### Directions
With the pictures excluded, output only the lines from the one containing "U19: XOR 74LS86" through the last line of the entries, unchanged.

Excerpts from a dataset
====================

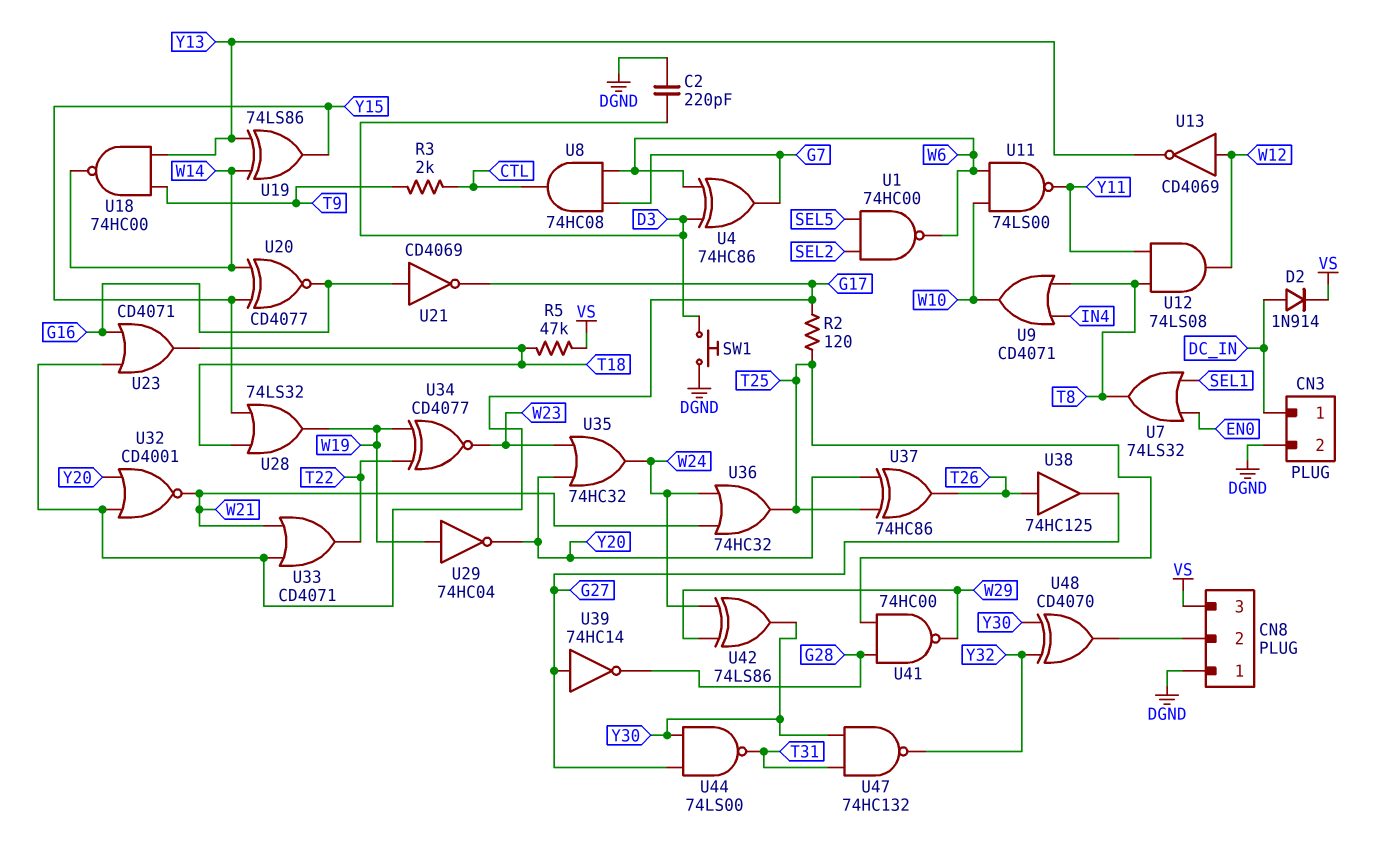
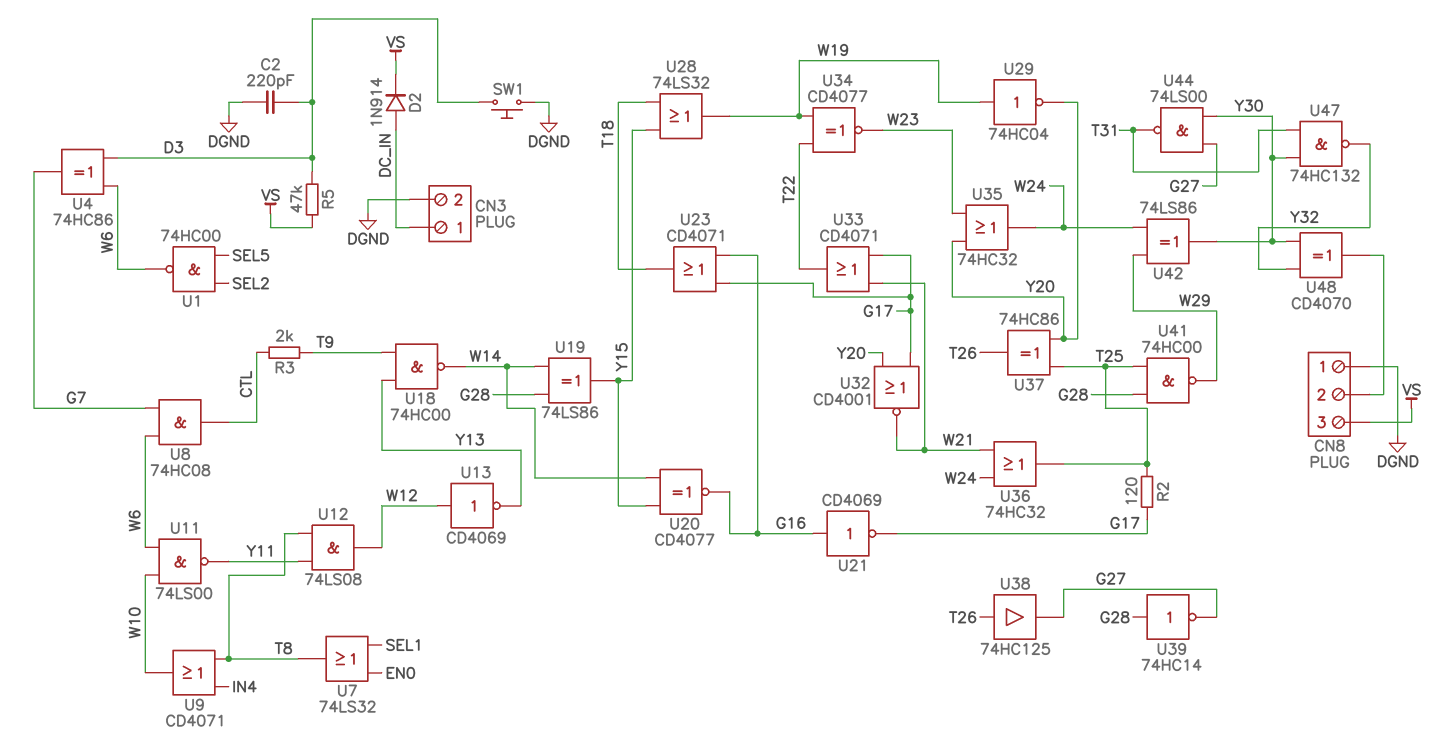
R5: 47k (T18, VS) -> 47k (D3, VS)
U19: XOR 74LS86 (in W14, in Y13, out Y15) -> XOR 74LS86 (in G28, in W14, out Y15)
U39: NOT 74HC14 (in G27, out G28) -> NOT 74HC14 (in G28, out G27)

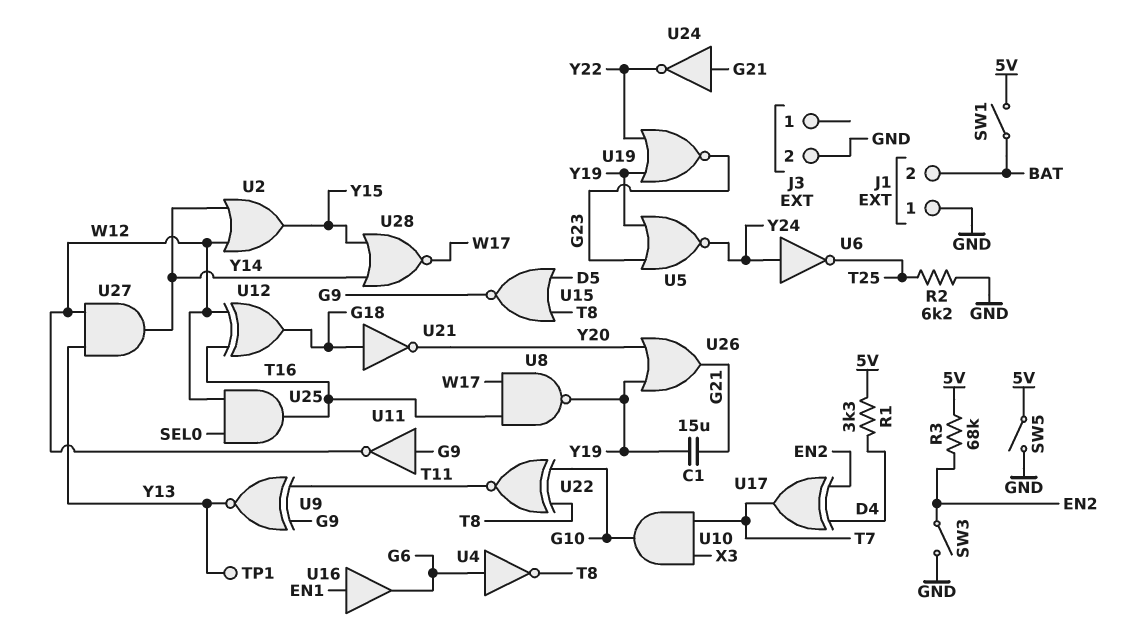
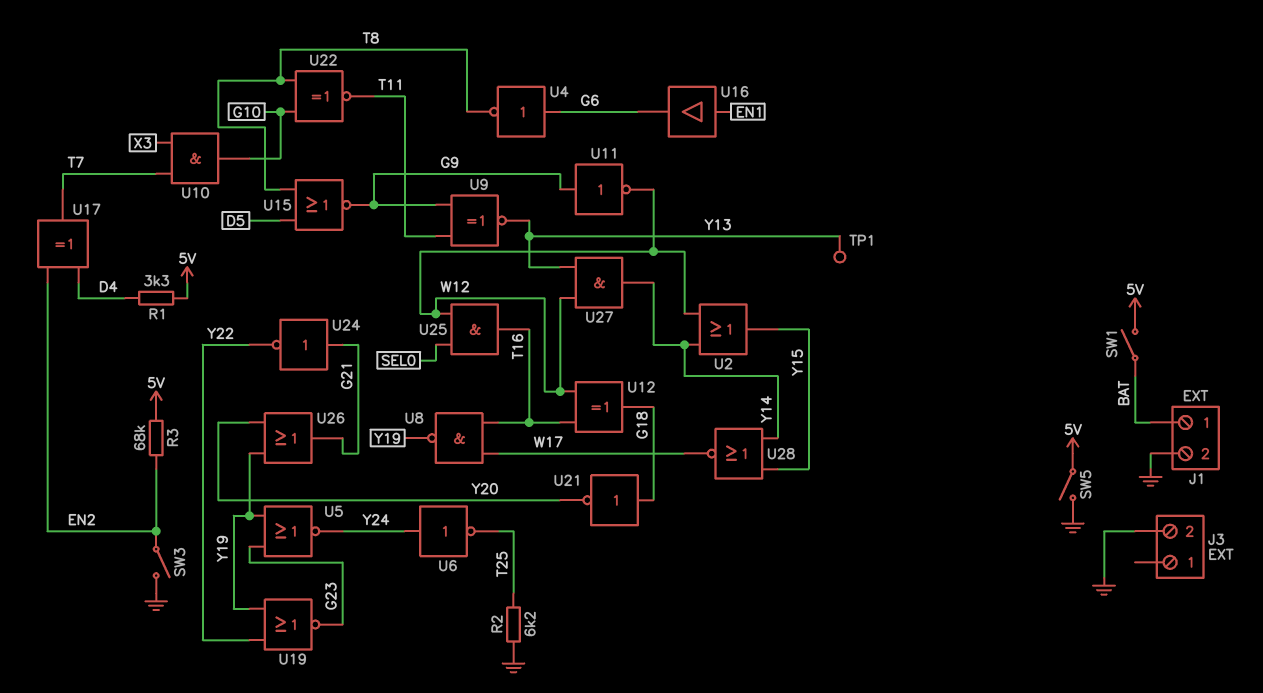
C1: 15uF (G21, Y19) -> none
J1 pin 1: GND -> BAT
J1 pin 2: BAT -> GND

====================

### Answer to the problem
U19: XOR 74LS86 (in W14, in Y13, out Y15) -> XOR 74LS86 (in G28, in W14, out Y15)
U39: NOT 74HC14 (in G27, out G28) -> NOT 74HC14 (in G28, out G27)

C1: 15uF (G21, Y19) -> none
J1 pin 1: GND -> BAT
J1 pin 2: BAT -> GND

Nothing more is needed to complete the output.